__Available data__

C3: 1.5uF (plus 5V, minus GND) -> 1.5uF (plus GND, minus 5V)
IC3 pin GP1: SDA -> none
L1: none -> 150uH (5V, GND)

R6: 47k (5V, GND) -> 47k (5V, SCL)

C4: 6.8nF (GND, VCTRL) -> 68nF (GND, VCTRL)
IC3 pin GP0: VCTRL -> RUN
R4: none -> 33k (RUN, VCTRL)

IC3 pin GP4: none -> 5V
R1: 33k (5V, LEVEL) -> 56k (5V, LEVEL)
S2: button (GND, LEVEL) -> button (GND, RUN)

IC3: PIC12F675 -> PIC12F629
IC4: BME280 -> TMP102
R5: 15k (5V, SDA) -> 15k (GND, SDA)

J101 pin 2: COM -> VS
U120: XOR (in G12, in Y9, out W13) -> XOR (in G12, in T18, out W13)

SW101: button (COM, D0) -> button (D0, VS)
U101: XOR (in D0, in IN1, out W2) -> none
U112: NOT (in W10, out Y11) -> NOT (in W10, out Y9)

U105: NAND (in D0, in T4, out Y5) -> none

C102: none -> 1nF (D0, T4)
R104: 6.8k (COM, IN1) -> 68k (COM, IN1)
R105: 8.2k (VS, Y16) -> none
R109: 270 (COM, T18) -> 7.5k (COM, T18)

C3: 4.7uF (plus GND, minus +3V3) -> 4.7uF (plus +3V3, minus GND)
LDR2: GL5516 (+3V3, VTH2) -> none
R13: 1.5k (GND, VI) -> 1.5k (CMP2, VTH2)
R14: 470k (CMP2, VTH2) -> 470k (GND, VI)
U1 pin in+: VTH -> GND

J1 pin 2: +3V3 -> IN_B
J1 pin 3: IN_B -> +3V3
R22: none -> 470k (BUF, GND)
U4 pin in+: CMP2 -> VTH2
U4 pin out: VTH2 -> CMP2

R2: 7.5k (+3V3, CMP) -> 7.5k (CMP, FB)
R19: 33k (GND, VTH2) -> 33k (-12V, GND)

__Exercise brief__
Only lines containing "button" belong in the answer; copy every such line from the records.

__Answer to this exercise__
S2: button (GND, LEVEL) -> button (GND, RUN)
SW101: button (COM, D0) -> button (D0, VS)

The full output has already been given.